Repeat the material exactly, every line of it.

─── The records

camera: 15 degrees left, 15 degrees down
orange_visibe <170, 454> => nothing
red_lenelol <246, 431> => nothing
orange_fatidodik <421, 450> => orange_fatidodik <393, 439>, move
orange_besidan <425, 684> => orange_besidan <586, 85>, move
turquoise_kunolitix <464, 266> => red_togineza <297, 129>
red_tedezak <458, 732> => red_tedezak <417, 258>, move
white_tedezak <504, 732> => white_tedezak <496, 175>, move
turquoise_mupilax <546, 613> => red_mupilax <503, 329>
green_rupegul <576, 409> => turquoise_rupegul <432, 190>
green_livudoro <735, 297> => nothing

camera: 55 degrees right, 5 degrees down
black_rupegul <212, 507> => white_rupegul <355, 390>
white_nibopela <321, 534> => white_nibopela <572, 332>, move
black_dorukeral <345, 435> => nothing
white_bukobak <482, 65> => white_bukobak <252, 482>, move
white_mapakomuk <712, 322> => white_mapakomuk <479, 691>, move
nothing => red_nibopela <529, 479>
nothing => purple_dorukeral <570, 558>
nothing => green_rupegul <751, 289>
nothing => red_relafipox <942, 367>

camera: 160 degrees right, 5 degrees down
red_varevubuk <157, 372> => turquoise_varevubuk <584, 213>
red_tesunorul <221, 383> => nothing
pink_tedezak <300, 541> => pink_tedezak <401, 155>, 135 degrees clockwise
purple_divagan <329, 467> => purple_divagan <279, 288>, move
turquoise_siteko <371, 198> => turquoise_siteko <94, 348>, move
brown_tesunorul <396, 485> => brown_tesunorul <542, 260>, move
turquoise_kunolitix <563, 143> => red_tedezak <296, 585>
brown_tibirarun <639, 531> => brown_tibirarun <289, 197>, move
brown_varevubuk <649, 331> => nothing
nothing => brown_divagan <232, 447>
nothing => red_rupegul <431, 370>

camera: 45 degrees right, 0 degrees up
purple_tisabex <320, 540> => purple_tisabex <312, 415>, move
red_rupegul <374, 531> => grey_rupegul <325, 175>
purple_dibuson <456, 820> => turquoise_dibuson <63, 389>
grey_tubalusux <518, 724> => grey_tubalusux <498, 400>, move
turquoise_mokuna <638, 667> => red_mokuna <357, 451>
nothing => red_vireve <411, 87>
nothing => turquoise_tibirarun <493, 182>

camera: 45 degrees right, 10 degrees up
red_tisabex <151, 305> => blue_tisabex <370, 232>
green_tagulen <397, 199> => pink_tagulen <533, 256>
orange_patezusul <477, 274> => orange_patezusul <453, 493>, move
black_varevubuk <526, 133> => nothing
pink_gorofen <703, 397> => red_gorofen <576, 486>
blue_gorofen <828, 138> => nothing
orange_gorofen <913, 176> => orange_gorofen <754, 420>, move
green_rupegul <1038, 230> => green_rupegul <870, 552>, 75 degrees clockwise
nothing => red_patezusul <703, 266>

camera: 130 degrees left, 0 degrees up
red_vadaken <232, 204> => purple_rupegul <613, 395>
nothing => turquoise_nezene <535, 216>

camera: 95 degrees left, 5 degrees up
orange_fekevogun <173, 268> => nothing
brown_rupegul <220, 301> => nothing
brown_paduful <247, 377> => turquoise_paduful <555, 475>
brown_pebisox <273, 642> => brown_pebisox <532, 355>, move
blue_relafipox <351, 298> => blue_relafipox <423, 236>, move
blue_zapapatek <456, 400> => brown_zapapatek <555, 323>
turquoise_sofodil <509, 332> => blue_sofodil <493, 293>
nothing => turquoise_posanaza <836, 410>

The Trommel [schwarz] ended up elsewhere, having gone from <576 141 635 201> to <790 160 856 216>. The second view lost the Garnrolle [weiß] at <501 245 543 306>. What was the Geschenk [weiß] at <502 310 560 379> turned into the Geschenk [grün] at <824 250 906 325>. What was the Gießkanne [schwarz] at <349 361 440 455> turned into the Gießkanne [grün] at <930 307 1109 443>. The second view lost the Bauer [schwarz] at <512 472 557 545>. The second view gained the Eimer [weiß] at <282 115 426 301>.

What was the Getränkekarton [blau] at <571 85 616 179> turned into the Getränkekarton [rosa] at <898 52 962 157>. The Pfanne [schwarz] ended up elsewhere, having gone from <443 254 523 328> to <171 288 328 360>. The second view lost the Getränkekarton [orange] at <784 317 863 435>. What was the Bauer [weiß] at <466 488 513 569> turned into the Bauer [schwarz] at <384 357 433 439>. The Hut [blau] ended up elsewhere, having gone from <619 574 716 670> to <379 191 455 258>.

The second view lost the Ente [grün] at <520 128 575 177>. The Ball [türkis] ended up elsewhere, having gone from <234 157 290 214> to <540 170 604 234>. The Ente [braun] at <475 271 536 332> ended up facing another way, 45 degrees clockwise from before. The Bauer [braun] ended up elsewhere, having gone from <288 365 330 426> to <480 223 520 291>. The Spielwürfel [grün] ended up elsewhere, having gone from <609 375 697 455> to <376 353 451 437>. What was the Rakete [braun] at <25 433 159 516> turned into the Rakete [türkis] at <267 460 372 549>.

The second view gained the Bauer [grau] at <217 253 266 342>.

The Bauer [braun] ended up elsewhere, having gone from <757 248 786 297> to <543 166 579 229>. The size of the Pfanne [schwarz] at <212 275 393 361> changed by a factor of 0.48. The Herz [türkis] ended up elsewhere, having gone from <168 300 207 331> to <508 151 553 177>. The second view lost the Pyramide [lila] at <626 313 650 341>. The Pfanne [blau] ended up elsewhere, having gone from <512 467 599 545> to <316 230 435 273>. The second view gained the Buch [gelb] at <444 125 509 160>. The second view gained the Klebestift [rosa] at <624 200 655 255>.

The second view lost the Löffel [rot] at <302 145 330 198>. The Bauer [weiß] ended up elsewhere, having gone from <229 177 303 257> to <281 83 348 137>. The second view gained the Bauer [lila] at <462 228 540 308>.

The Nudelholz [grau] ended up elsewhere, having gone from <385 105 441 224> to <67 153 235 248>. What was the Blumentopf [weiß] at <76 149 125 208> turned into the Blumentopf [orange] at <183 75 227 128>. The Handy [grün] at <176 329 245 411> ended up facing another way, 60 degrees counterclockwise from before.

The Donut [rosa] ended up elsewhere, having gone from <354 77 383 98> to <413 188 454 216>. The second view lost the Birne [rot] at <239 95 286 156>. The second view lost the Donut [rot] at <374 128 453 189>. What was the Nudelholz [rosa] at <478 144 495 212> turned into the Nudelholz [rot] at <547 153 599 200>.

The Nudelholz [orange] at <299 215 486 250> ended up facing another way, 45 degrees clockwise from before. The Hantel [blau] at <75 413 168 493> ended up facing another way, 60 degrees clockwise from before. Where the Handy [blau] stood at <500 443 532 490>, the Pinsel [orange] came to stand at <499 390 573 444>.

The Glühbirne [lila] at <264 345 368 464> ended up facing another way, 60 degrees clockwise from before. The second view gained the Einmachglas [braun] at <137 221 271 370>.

──────

▸ **Written solution**
camera: 15 degrees left, 15 degrees down
orange_visibe <170, 454> => nothing
red_lenelol <246, 431> => nothing
orange_fatidodik <421, 450> => orange_fatidodik <393, 439>, move
orange_besidan <425, 684> => orange_besidan <586, 85>, move
turquoise_kunolitix <464, 266> => red_togineza <297, 129>
red_tedezak <458, 732> => red_tedezak <417, 258>, move
white_tedezak <504, 732> => white_tedezak <496, 175>, move
turquoise_mupilax <546, 613> => red_mupilax <503, 329>
green_rupegul <576, 409> => turquoise_rupegul <432, 190>
green_livudoro <735, 297> => nothing

camera: 55 degrees right, 5 degrees down
black_rupegul <212, 507> => white_rupegul <355, 390>
white_nibopela <321, 534> => white_nibopela <572, 332>, move
black_dorukeral <345, 435> => nothing
white_bukobak <482, 65> => white_bukobak <252, 482>, move
white_mapakomuk <712, 322> => white_mapakomuk <479, 691>, move
nothing => red_nibopela <529, 479>
nothing => purple_dorukeral <570, 558>
nothing => green_rupegul <751, 289>
nothing => red_relafipox <942, 367>

camera: 160 degrees right, 5 degrees down
red_varevubuk <157, 372> => turquoise_varevubuk <584, 213>
red_tesunorul <221, 383> => nothing
pink_tedezak <300, 541> => pink_tedezak <401, 155>, 135 degrees clockwise
purple_divagan <329, 467> => purple_divagan <279, 288>, move
turquoise_siteko <371, 198> => turquoise_siteko <94, 348>, move
brown_tesunorul <396, 485> => brown_tesunorul <542, 260>, move
turquoise_kunolitix <563, 143> => red_tedezak <296, 585>
brown_tibirarun <639, 531> => brown_tibirarun <289, 197>, move
brown_varevubuk <649, 331> => nothing
nothing => brown_divagan <232, 447>
nothing => red_rupegul <431, 370>

camera: 45 degrees right, 0 degrees up
purple_tisabex <320, 540> => purple_tisabex <312, 415>, move
red_rupegul <374, 531> => grey_rupegul <325, 175>
purple_dibuson <456, 820> => turquoise_dibuson <63, 389>
grey_tubalusux <518, 724> => grey_tubalusux <498, 400>, move
turquoise_mokuna <638, 667> => red_mokuna <357, 451>
nothing => red_vireve <411, 87>
nothing => turquoise_tibirarun <493, 182>

camera: 45 degrees right, 10 degrees up
red_tisabex <151, 305> => blue_tisabex <370, 232>
green_tagulen <397, 199> => pink_tagulen <533, 256>
orange_patezusul <477, 274> => orange_patezusul <453, 493>, move
black_varevubuk <526, 133> => nothing
pink_gorofen <703, 397> => red_gorofen <576, 486>
blue_gorofen <828, 138> => nothing
orange_gorofen <913, 176> => orange_gorofen <754, 420>, move
green_rupegul <1038, 230> => green_rupegul <870, 552>, 75 degrees clockwise
nothing => red_patezusul <703, 266>

camera: 130 degrees left, 0 degrees up
red_vadaken <232, 204> => purple_rupegul <613, 395>
nothing => turquoise_nezene <535, 216>

camera: 95 degrees left, 5 degrees up
orange_fekevogun <173, 268> => nothing
brown_rupegul <220, 301> => nothing
brown_paduful <247, 377> => turquoise_paduful <555, 475>
brown_pebisox <273, 642> => brown_pebisox <532, 355>, move
blue_relafipox <351, 298> => blue_relafipox <423, 236>, move
blue_zapapatek <456, 400> => brown_zapapatek <555, 323>
turquoise_sofodil <509, 332> => blue_sofodil <493, 293>
nothing => turquoise_posanaza <836, 410>

The Trommel [schwarz] ended up elsewhere, having gone from <576 141 635 201> to <790 160 856 216>. The second view lost the Garnrolle [weiß] at <501 245 543 306>. What was the Geschenk [weiß] at <502 310 560 379> turned into the Geschenk [grün] at <824 250 906 325>. What was the Gießkanne [schwarz] at <349 361 440 455> turned into the Gießkanne [grün] at <930 307 1109 443>. The second view lost the Bauer [schwarz] at <512 472 557 545>. The second view gained the Eimer [weiß] at <282 115 426 301>.

What was the Getränkekarton [blau] at <571 85 616 179> turned into the Getränkekarton [rosa] at <898 52 962 157>. The Pfanne [schwarz] ended up elsewhere, having gone from <443 254 523 328> to <171 288 328 360>. The second view lost the Getränkekarton [orange] at <784 317 863 435>. What was the Bauer [weiß] at <466 488 513 569> turned into the Bauer [schwarz] at <384 357 433 439>. The Hut [blau] ended up elsewhere, having gone from <619 574 716 670> to <379 191 455 258>.

The second view lost the Ente [grün] at <520 128 575 177>. The Ball [türkis] ended up elsewhere, having gone from <234 157 290 214> to <540 170 604 234>. The Ente [braun] at <475 271 536 332> ended up facing another way, 45 degrees clockwise from before. The Bauer [braun] ended up elsewhere, having gone from <288 365 330 426> to <480 223 520 291>. The Spielwürfel [grün] ended up elsewhere, having gone from <609 375 697 455> to <376 353 451 437>. What was the Rakete [braun] at <25 433 159 516> turned into the Rakete [türkis] at <267 460 372 549>.

The second view gained the Bauer [grau] at <217 253 266 342>.

The Bauer [braun] ended up elsewhere, having gone from <757 248 786 297> to <543 166 579 229>. The size of the Pfanne [schwarz] at <212 275 393 361> changed by a factor of 0.48. The Herz [türkis] ended up elsewhere, having gone from <168 300 207 331> to <508 151 553 177>. The second view lost the Pyramide [lila] at <626 313 650 341>. The Pfanne [blau] ended up elsewhere, having gone from <512 467 599 545> to <316 230 435 273>. The second view gained the Buch [gelb] at <444 125 509 160>. The second view gained the Klebestift [rosa] at <624 200 655 255>.

The second view lost the Löffel [rot] at <302 145 330 198>. The Bauer [weiß] ended up elsewhere, having gone from <229 177 303 257> to <281 83 348 137>. The second view gained the Bauer [lila] at <462 228 540 308>.

The Nudelholz [grau] ended up elsewhere, having gone from <385 105 441 224> to <67 153 235 248>. What was the Blumentopf [weiß] at <76 149 125 208> turned into the Blumentopf [orange] at <183 75 227 128>. The Handy [grün] at <176 329 245 411> ended up facing another way, 60 degrees counterclockwise from before.

The Donut [rosa] ended up elsewhere, having gone from <354 77 383 98> to <413 188 454 216>. The second view lost the Birne [rot] at <239 95 286 156>. The second view lost the Donut [rot] at <374 128 453 189>. What was the Nudelholz [rosa] at <478 144 495 212> turned into the Nudelholz [rot] at <547 153 599 200>.

The Nudelholz [orange] at <299 215 486 250> ended up facing another way, 45 degrees clockwise from before. The Hantel [blau] at <75 413 168 493> ended up facing another way, 60 degrees clockwise from before. Where the Handy [blau] stood at <500 443 532 490>, the Pinsel [orange] came to stand at <499 390 573 444>.

The Glühbirne [lila] at <264 345 368 464> ended up facing another way, 60 degrees clockwise from before. The second view gained the Einmachglas [braun] at <137 221 271 370>.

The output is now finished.